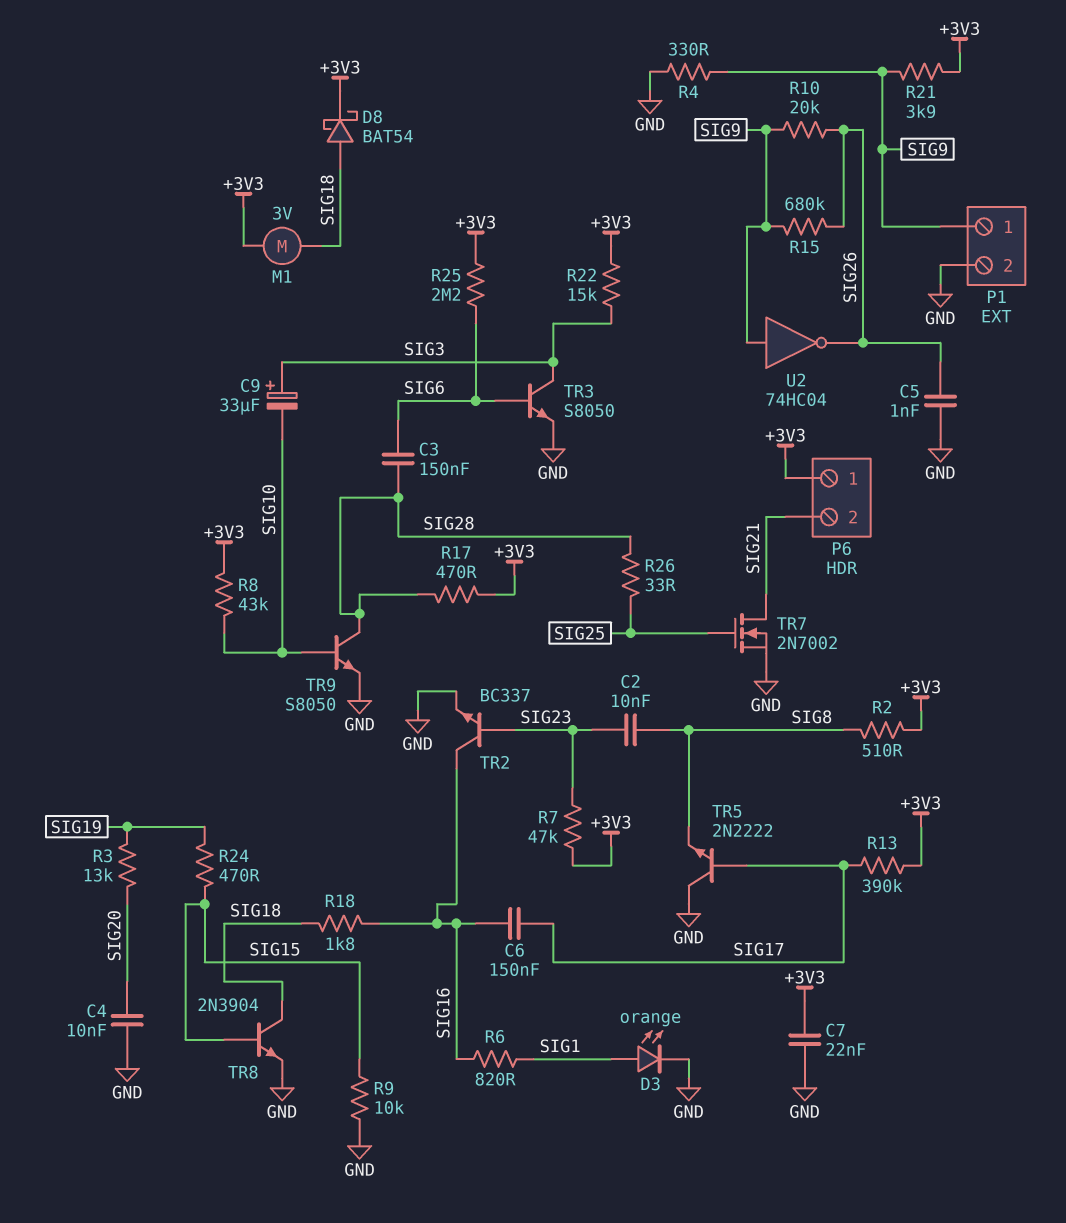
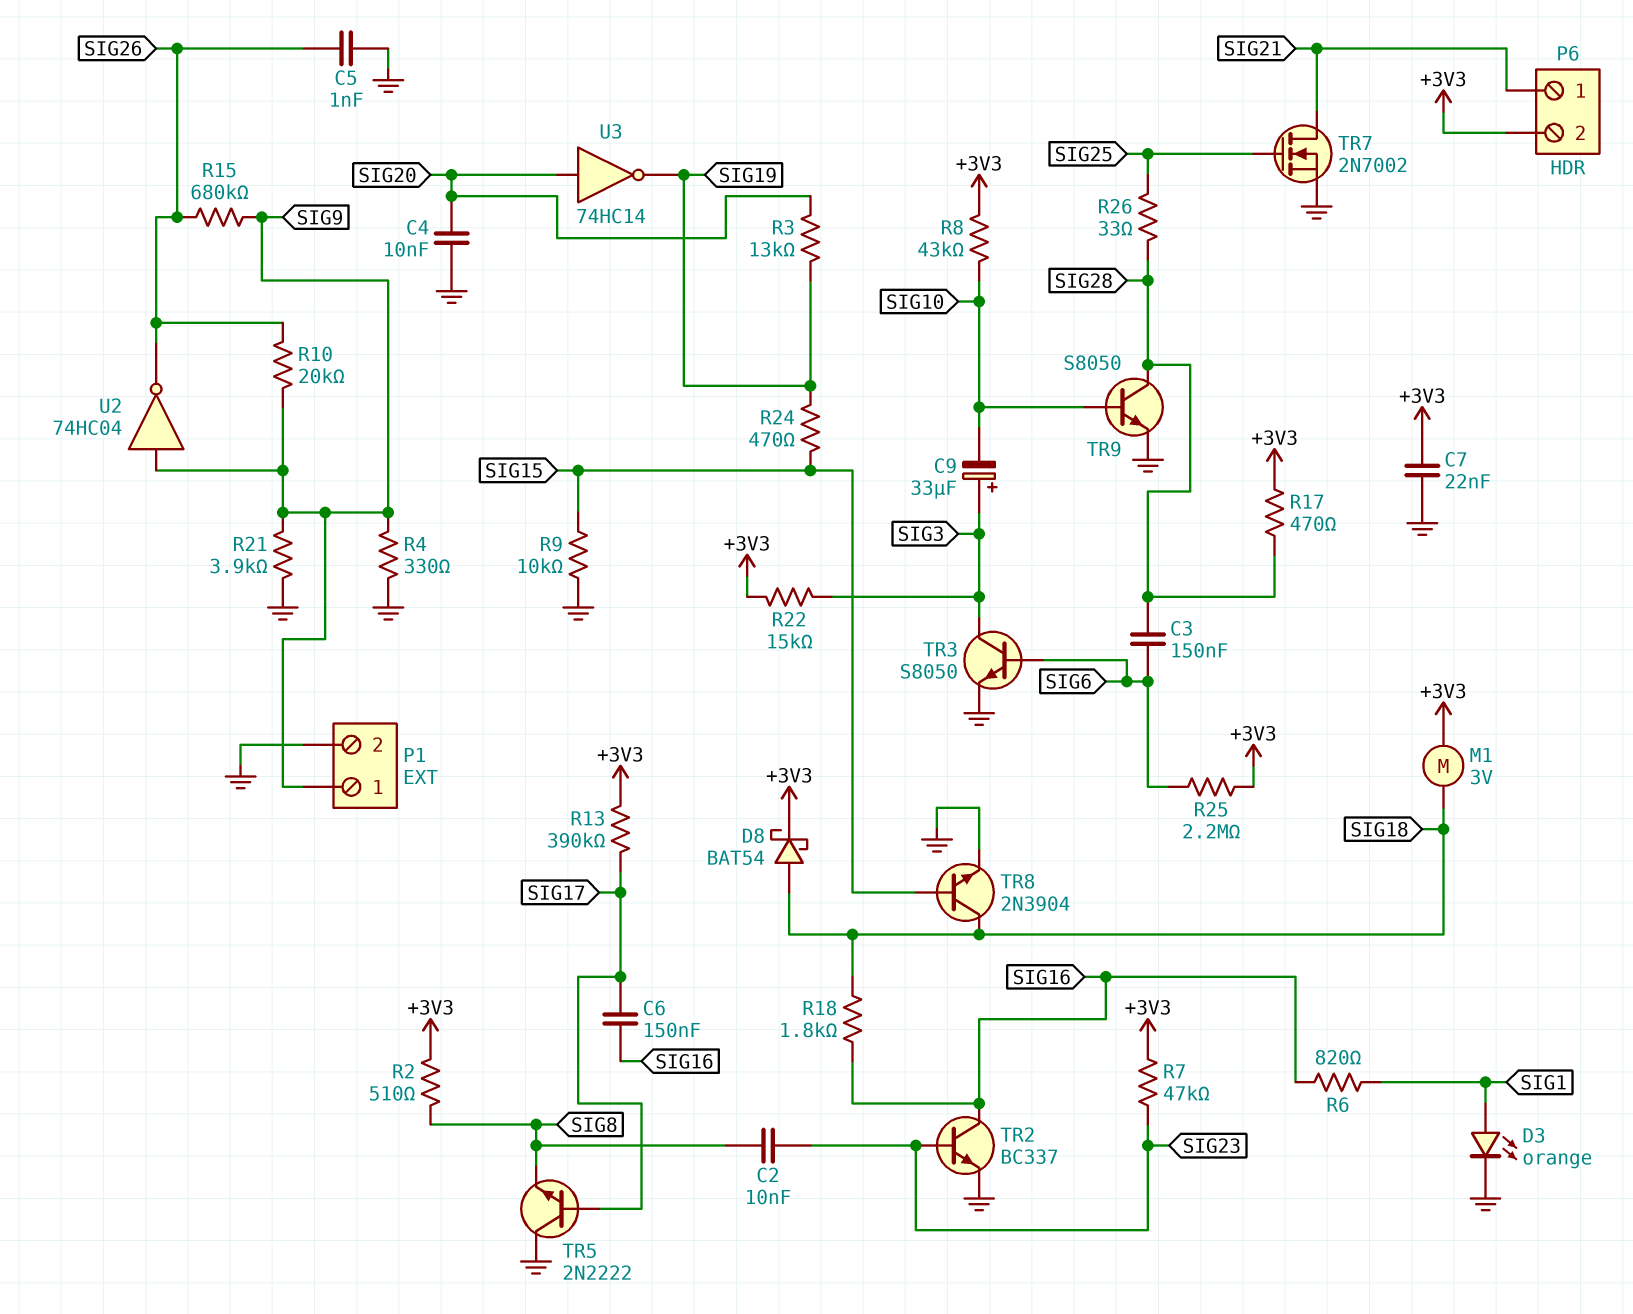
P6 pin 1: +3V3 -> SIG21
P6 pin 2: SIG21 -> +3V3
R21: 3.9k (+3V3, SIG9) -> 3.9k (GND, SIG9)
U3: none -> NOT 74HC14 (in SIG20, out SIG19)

==

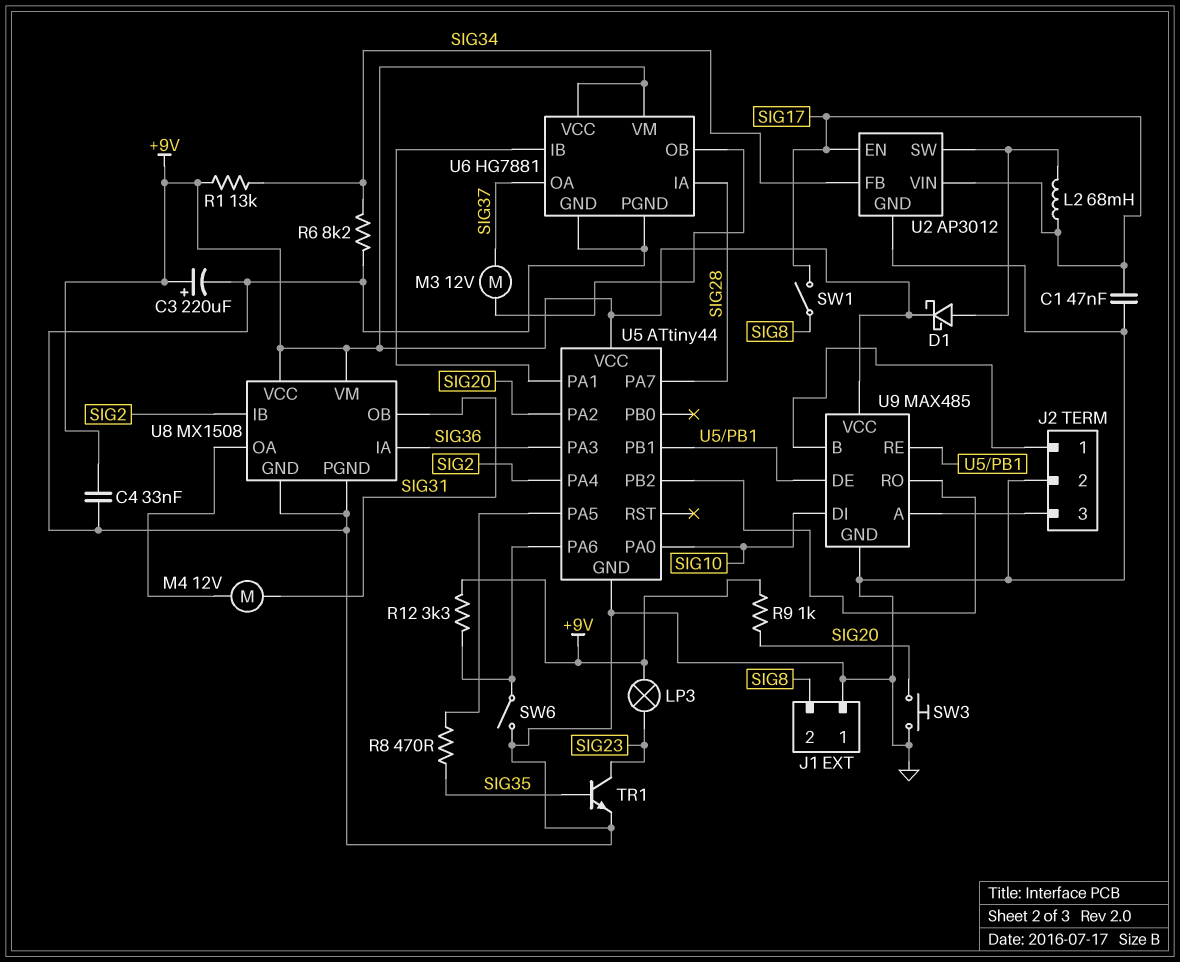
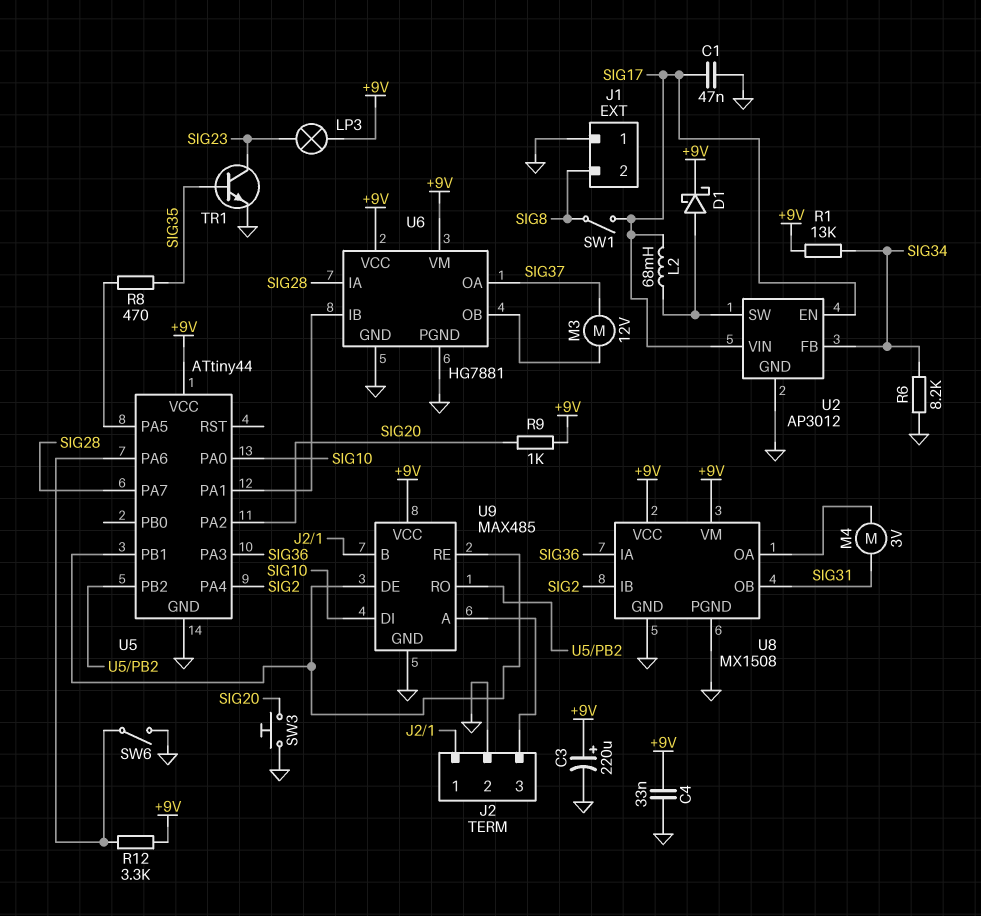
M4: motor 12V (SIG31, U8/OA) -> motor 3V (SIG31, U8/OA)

• **What the task asks**: Scan the lines above for "P6 pin 1: +3V3 -> SIG21" and for "U3: none -> NOT 74HC14 (in SIG20, out SIG19)". Repeat exactly the line holding each of them and every line in between.

• **Your solution**:
P6 pin 1: +3V3 -> SIG21
P6 pin 2: SIG21 -> +3V3
R21: 3.9k (+3V3, SIG9) -> 3.9k (GND, SIG9)
U3: none -> NOT 74HC14 (in SIG20, out SIG19)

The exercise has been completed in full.